How to complete this task
Where the data below contains pictures, omit them; output the rest word for word.

*** Opening of Given data ***

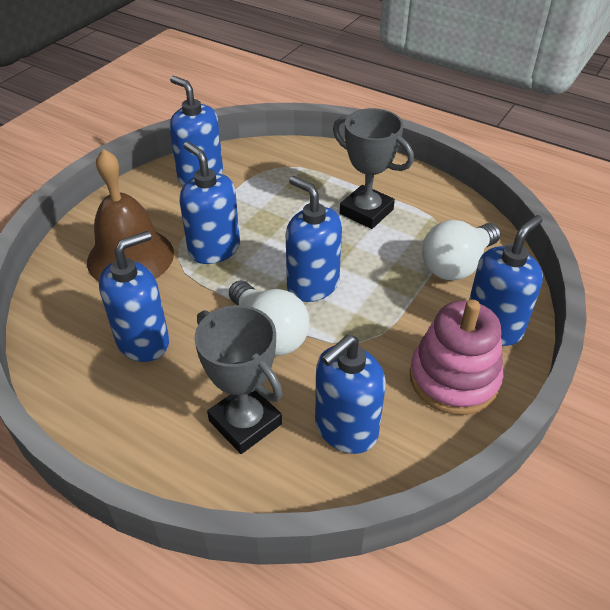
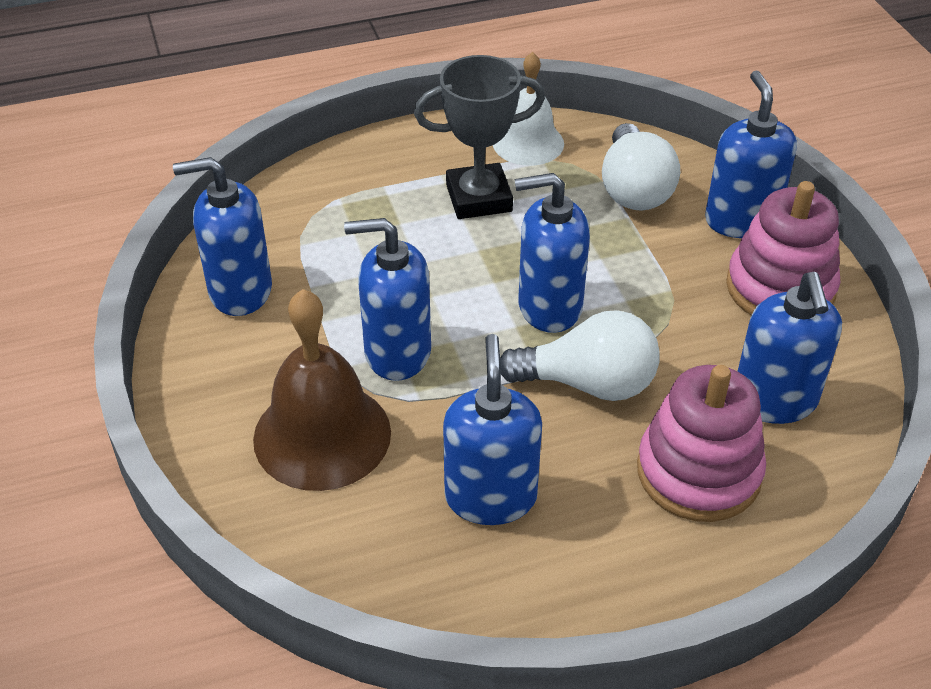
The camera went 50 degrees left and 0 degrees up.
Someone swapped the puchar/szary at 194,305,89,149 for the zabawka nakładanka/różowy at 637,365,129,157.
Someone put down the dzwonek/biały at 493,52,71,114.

*** Close of Given data ***

Your response
The camera went 50 degrees left and 0 degrees up.
Someone swapped the puchar/szary at 194,305,89,149 for the zabawka nakładanka/różowy at 637,365,129,157.
Someone put down the dzwonek/biały at 493,52,71,114.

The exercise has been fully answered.